- MATERIAL SUPPLIED -

· · · ·

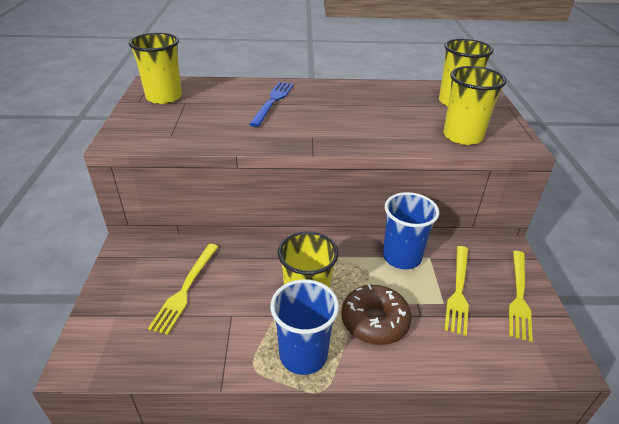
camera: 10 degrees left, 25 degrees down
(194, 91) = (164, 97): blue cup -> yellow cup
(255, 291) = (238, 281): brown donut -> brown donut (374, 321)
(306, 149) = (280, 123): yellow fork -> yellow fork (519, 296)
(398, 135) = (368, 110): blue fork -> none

· · · ·

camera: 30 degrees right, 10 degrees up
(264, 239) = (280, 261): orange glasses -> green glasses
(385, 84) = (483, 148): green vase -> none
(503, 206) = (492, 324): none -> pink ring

· · · ·

- WHAT YOU NEED TO DO -
Look above for the line containing "camera: 10 degrees left, 25 degrees down" and the line containing "(398, 135) = (368, 110): blue fork -> none". Transcribe both, with the lines between them, exactly.

- WRITTEN ANSWER -
camera: 10 degrees left, 25 degrees down
(194, 91) = (164, 97): blue cup -> yellow cup
(255, 291) = (238, 281): brown donut -> brown donut (374, 321)
(306, 149) = (280, 123): yellow fork -> yellow fork (519, 296)
(398, 135) = (368, 110): blue fork -> none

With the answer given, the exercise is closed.